• **TASK**
Would you write out the lines below exactly, from the one containing "gray arrow: (95, 42) -> (157, 110), moved" to the very last, but without the pictures?

======== RECORD EXTRACTS ========

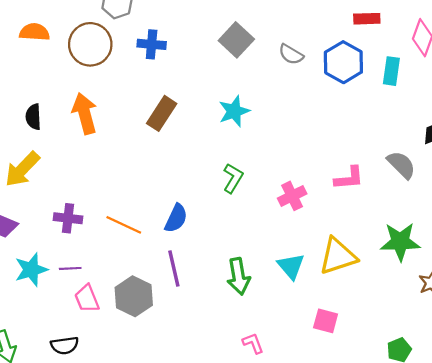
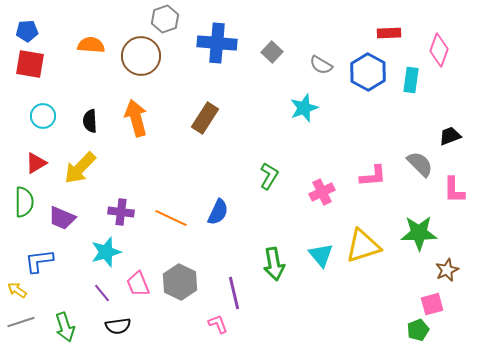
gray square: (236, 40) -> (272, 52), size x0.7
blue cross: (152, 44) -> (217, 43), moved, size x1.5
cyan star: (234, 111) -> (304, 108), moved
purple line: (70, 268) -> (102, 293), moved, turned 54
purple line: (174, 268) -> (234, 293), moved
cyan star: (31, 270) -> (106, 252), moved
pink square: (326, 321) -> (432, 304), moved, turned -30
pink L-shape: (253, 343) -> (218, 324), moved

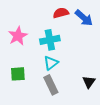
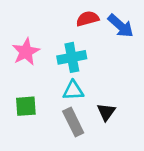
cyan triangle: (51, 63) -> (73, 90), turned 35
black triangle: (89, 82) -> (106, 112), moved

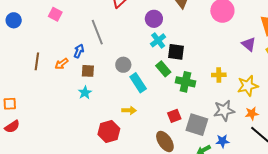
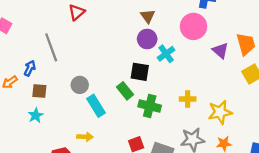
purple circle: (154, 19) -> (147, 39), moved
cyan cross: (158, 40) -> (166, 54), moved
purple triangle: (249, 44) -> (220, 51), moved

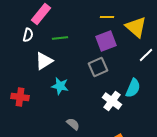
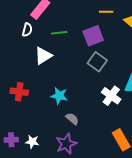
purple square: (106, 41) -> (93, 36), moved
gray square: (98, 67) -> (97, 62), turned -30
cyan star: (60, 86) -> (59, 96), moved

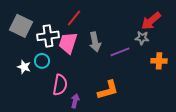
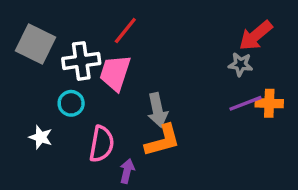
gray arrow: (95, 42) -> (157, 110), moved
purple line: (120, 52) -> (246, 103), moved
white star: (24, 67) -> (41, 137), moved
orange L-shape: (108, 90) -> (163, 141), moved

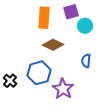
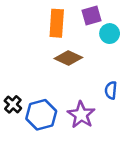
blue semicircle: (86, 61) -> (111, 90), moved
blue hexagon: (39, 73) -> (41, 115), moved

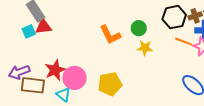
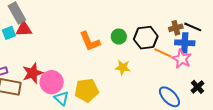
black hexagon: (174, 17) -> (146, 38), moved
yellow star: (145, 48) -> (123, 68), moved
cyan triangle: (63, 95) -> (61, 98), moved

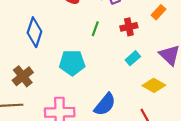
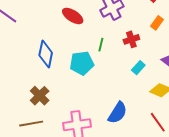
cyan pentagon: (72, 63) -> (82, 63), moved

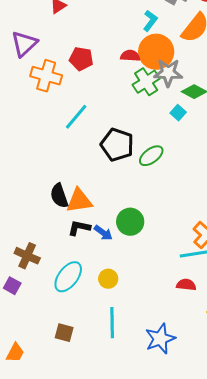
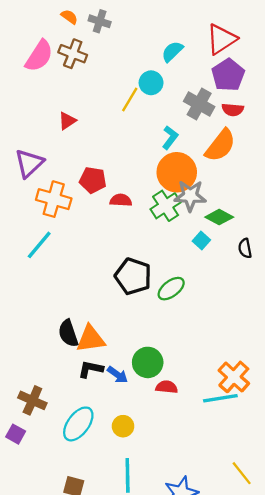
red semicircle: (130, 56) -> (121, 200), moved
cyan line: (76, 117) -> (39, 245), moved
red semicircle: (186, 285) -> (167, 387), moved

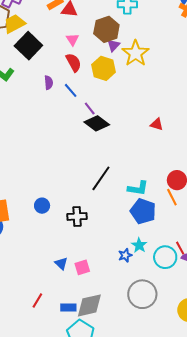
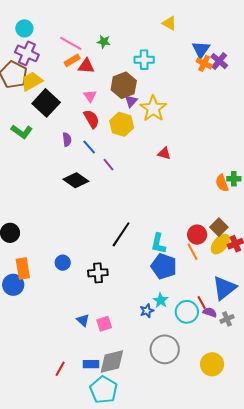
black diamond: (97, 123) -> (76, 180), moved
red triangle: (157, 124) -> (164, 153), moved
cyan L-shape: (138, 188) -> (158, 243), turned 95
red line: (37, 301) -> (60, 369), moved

========

• **PROBLEM SOLUTION**
gray arrow: (95, 42) -> (157, 110), moved
purple line: (120, 52) -> (246, 103), moved
white star: (24, 67) -> (41, 137), moved
orange L-shape: (108, 90) -> (163, 141), moved

blue semicircle: (86, 61) -> (111, 90), moved
blue hexagon: (39, 73) -> (41, 115), moved

black hexagon: (174, 17) -> (146, 38), moved
yellow star: (145, 48) -> (123, 68), moved
cyan triangle: (63, 95) -> (61, 98), moved

cyan pentagon: (72, 63) -> (82, 63), moved

red semicircle: (130, 56) -> (121, 200), moved
cyan line: (76, 117) -> (39, 245), moved
red semicircle: (186, 285) -> (167, 387), moved

black diamond: (97, 123) -> (76, 180), moved
red triangle: (157, 124) -> (164, 153), moved
cyan L-shape: (138, 188) -> (158, 243), turned 95
red line: (37, 301) -> (60, 369), moved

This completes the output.